SOURCE RECORDS below:

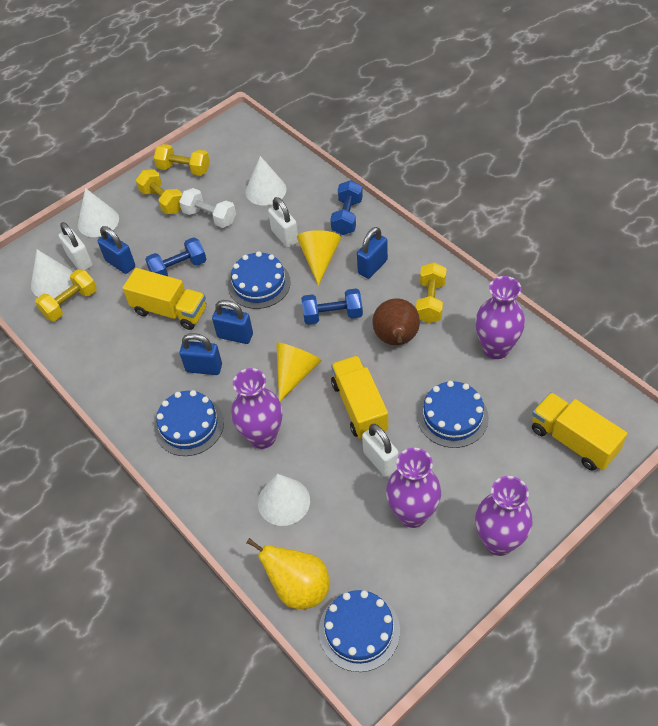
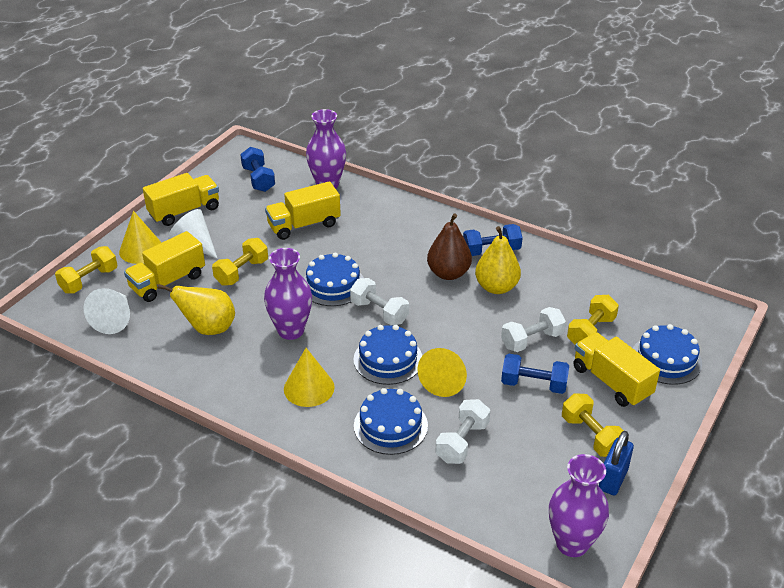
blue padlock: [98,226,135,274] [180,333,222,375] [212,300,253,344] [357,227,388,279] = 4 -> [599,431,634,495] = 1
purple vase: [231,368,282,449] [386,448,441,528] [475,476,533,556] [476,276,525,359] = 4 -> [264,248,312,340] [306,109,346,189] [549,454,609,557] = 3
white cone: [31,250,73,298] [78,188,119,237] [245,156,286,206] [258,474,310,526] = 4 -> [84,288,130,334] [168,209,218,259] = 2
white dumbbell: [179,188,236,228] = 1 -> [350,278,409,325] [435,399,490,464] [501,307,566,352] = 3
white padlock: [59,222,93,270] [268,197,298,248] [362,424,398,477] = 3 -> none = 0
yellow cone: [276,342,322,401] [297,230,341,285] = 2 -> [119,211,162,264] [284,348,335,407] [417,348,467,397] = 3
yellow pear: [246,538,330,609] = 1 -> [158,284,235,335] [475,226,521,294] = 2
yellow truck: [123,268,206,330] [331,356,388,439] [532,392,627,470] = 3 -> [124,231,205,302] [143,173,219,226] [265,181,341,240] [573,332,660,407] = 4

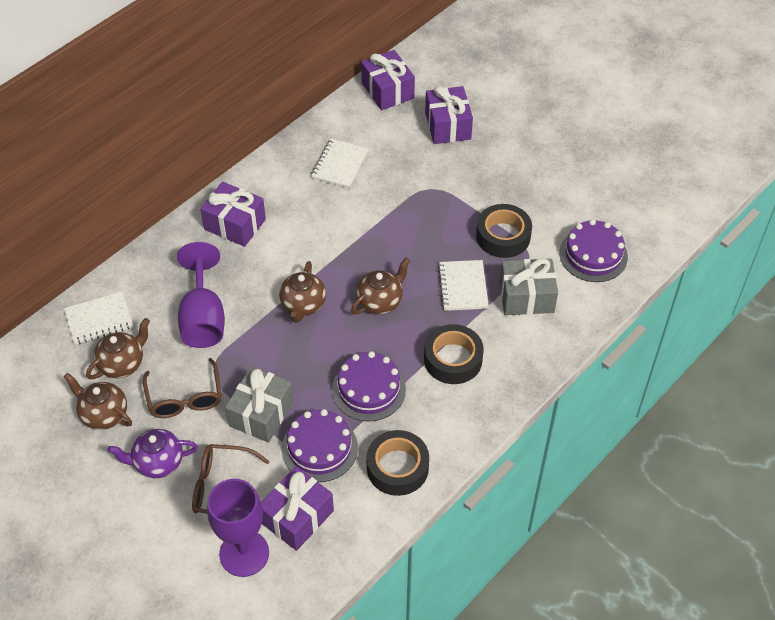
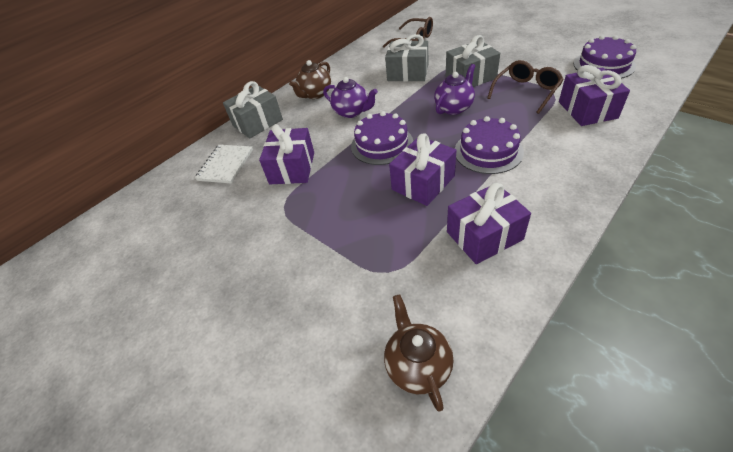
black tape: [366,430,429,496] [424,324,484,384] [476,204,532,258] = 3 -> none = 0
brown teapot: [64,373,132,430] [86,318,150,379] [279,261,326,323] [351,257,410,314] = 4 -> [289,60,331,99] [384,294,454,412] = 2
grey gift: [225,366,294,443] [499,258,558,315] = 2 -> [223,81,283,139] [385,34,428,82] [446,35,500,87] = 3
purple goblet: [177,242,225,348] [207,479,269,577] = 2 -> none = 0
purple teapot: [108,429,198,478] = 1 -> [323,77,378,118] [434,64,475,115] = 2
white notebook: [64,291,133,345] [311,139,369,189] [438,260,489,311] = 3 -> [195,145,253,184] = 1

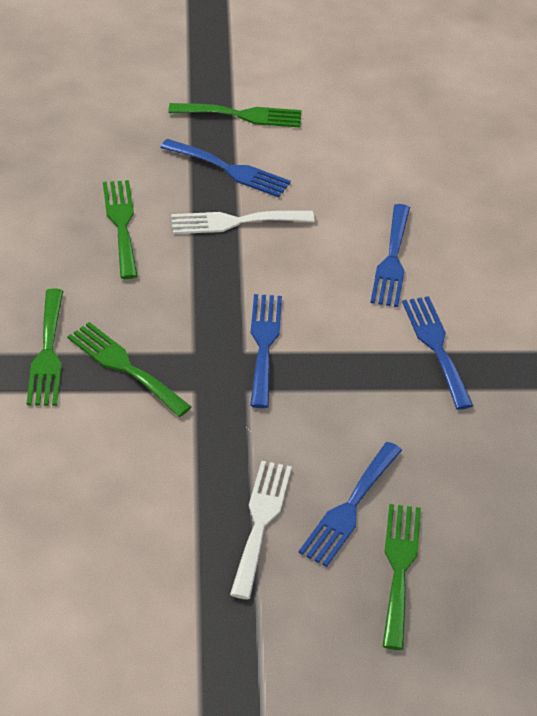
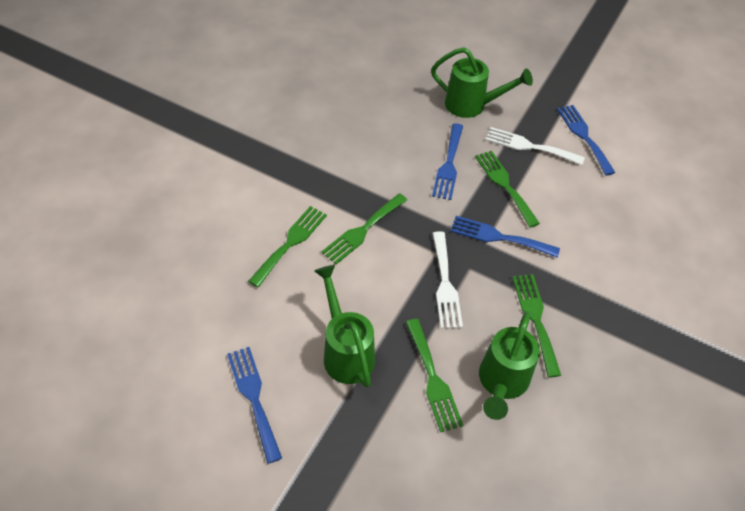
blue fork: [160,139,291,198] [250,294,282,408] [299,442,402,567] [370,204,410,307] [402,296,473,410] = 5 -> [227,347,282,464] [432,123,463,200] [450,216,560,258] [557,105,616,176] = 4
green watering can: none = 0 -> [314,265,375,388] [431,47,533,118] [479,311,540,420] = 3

End of SOURCE RECORDS.

▶ **WHAT TO DO**:
Lines from the entries that contain the string "cone" must be found and copied.

▶ **TASK SOLUTION**:
white cone: [31,250,73,298] [78,188,119,237] [245,156,286,206] [258,474,310,526] = 4 -> [84,288,130,334] [168,209,218,259] = 2
yellow cone: [276,342,322,401] [297,230,341,285] = 2 -> [119,211,162,264] [284,348,335,407] [417,348,467,397] = 3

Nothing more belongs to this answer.